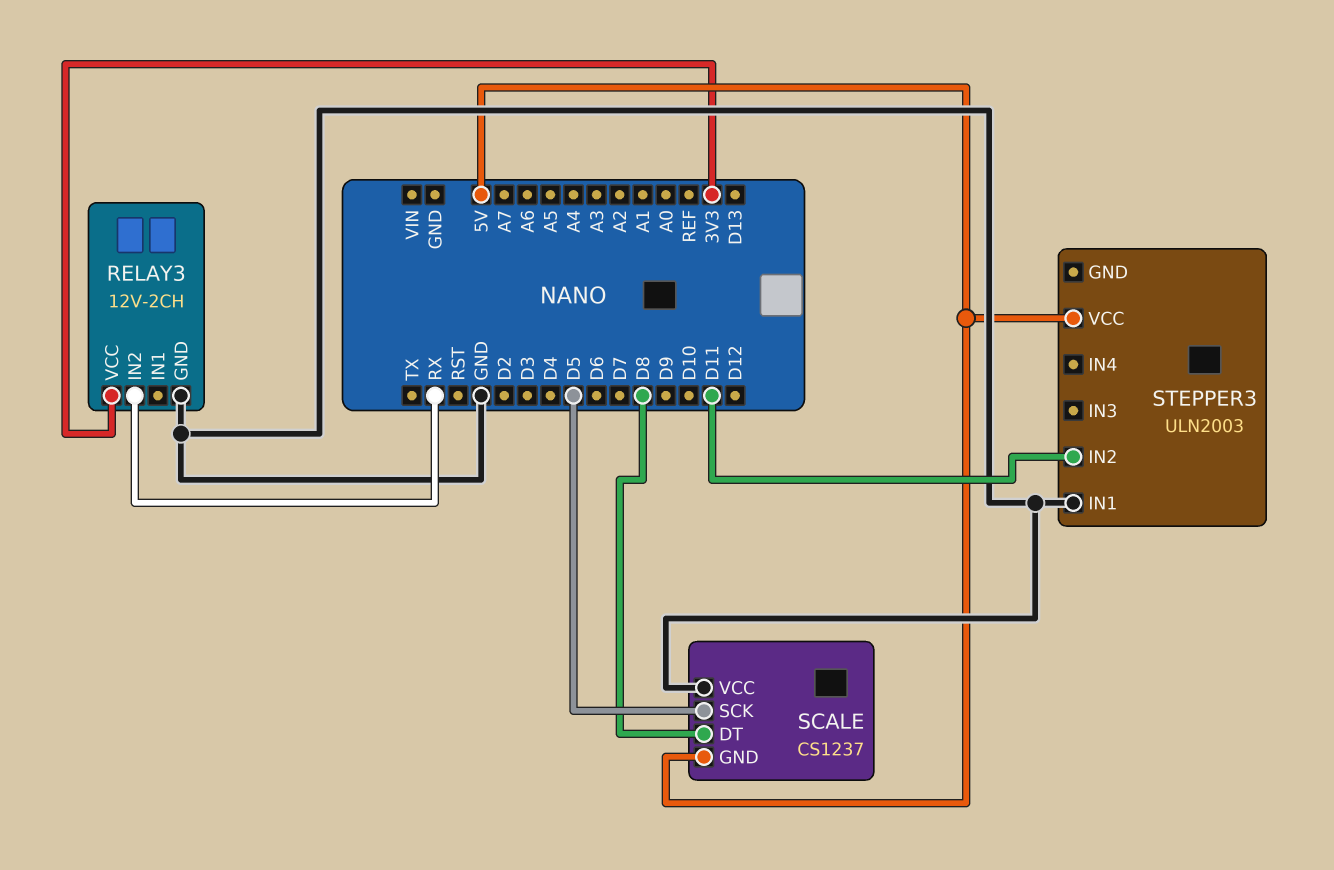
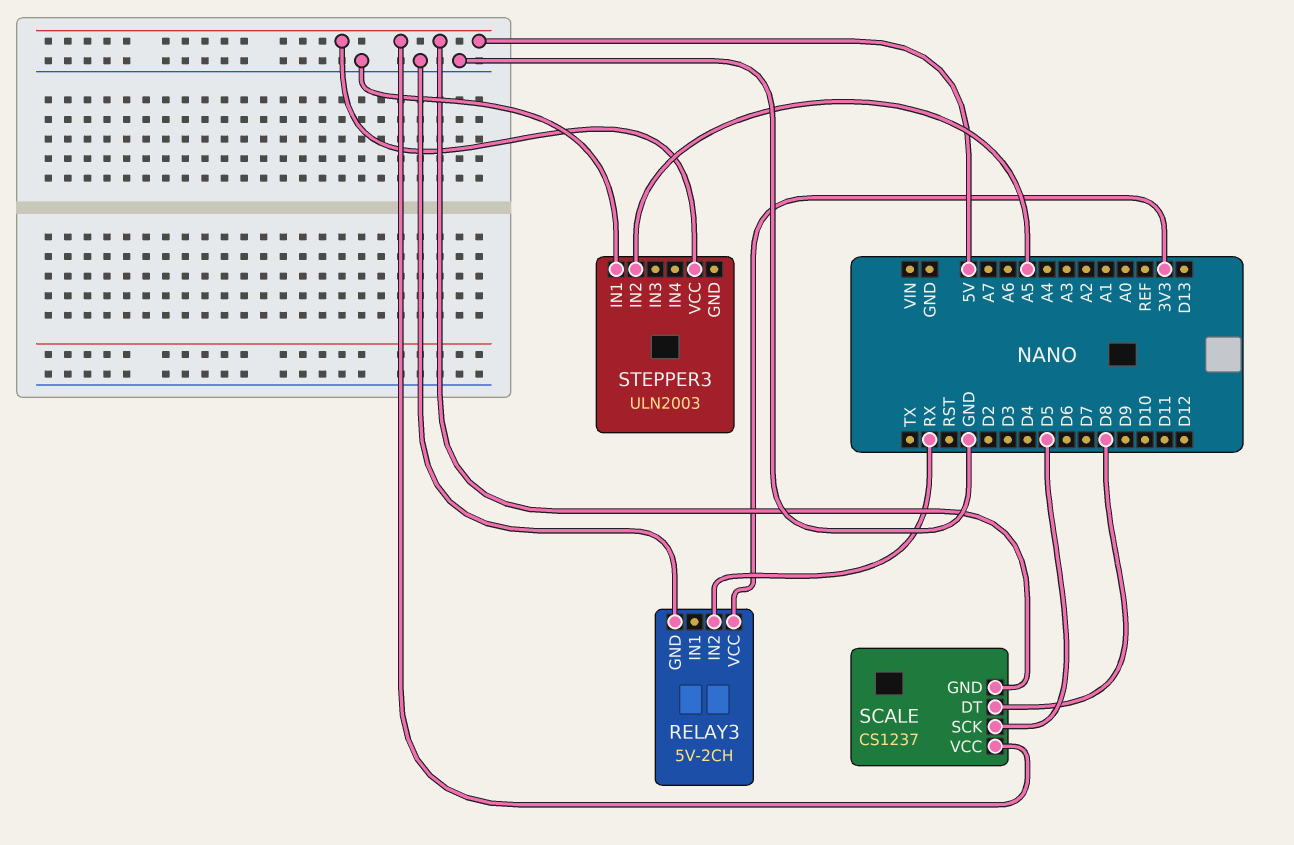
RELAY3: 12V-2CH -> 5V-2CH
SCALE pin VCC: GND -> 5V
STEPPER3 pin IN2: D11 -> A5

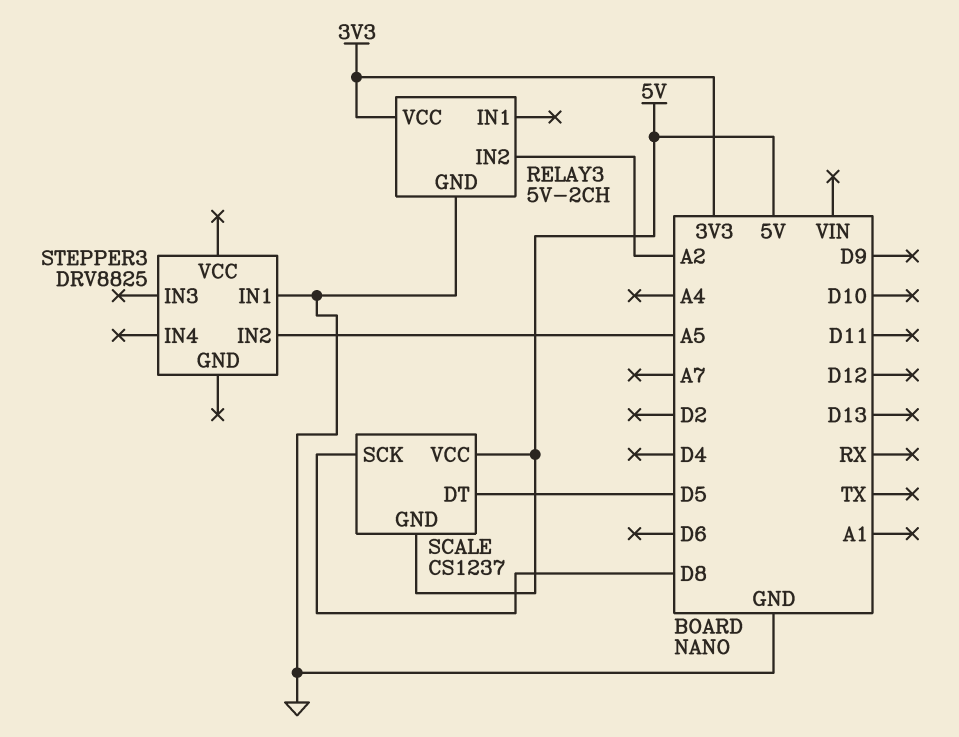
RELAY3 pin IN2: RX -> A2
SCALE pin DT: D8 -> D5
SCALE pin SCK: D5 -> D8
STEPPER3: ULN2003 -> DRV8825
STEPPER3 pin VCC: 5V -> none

○ ○ ○ ○ ○ ○ ○

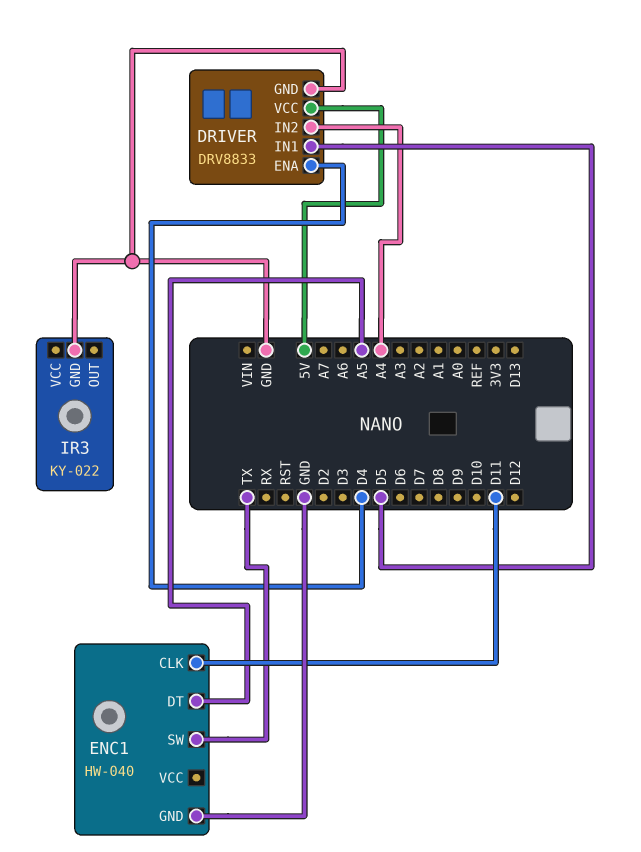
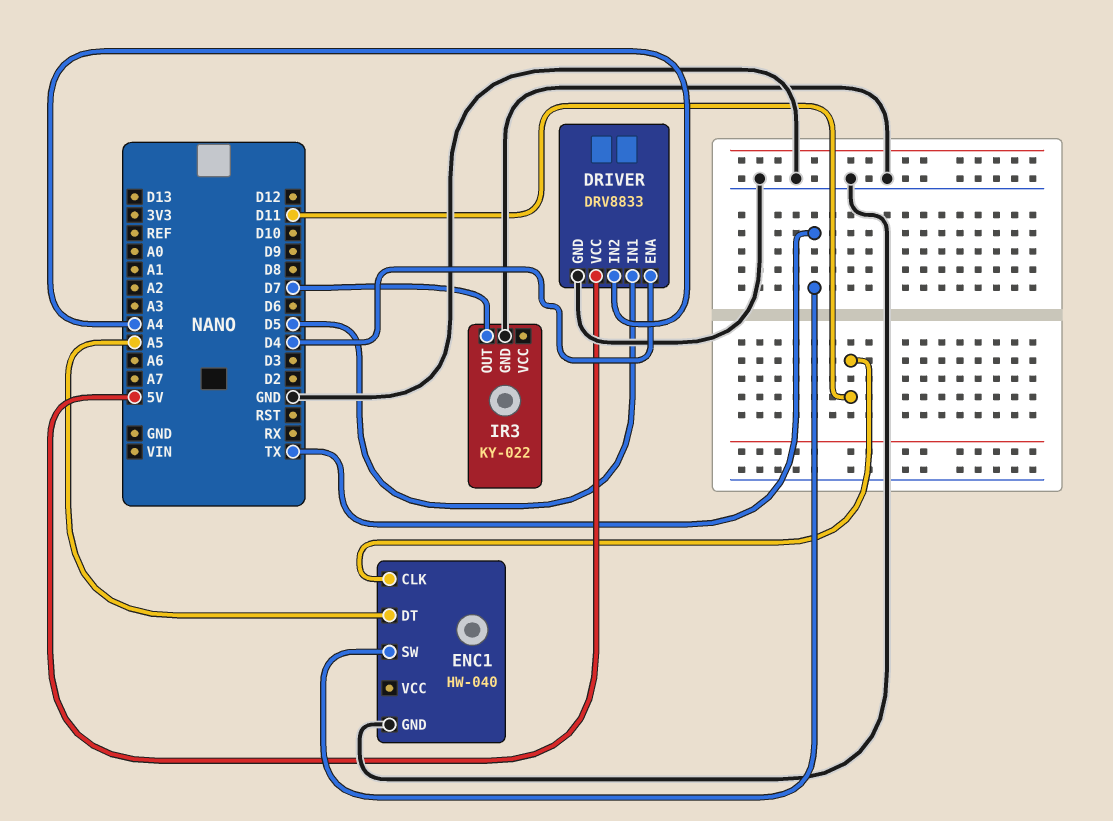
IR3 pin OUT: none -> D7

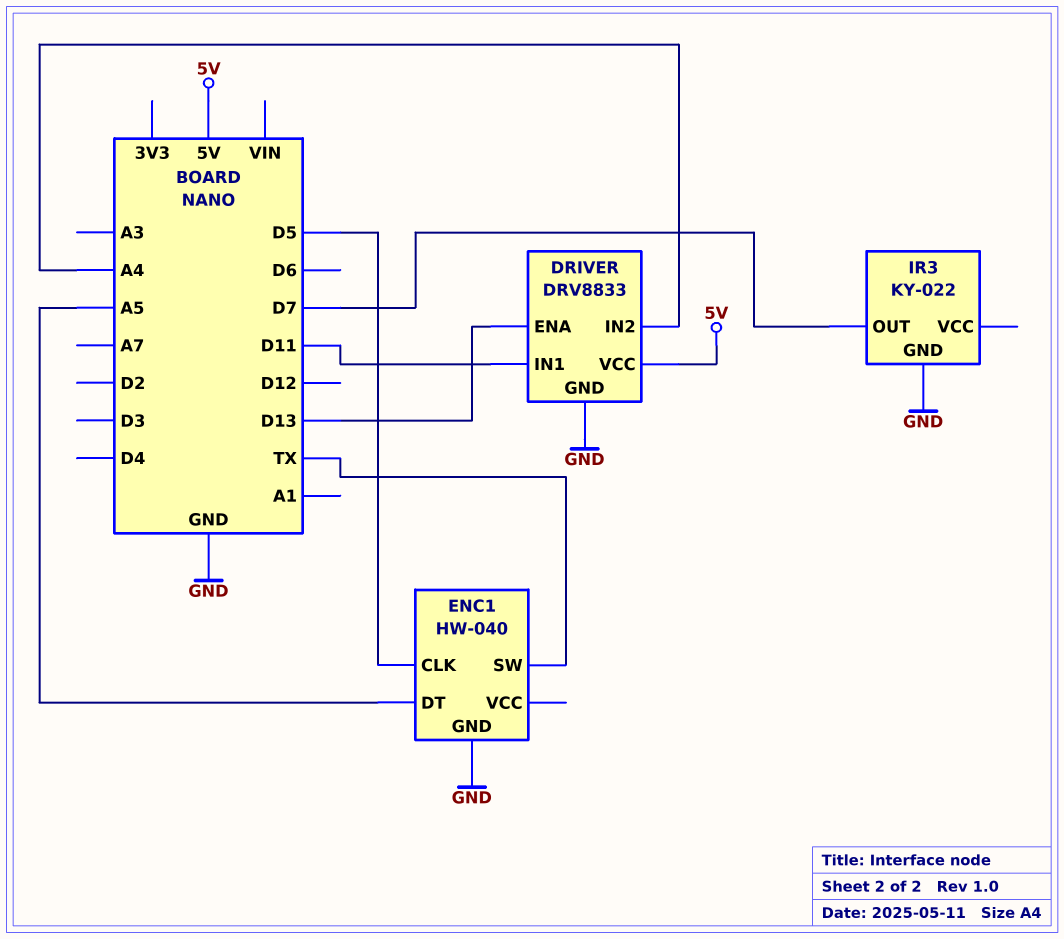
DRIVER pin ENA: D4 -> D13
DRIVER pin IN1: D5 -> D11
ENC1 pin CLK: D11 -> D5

○ ○ ○ ○ ○ ○ ○

Assigned task
Would you please copy exactly the part of the entries above that begins at the line containing "SCALE pin DT: D8 -> D5" and ends at the line containing "STEPPER3 pin VCC: 5V -> none", both lines included?

Answer box
SCALE pin DT: D8 -> D5
SCALE pin SCK: D5 -> D8
STEPPER3: ULN2003 -> DRV8825
STEPPER3 pin VCC: 5V -> none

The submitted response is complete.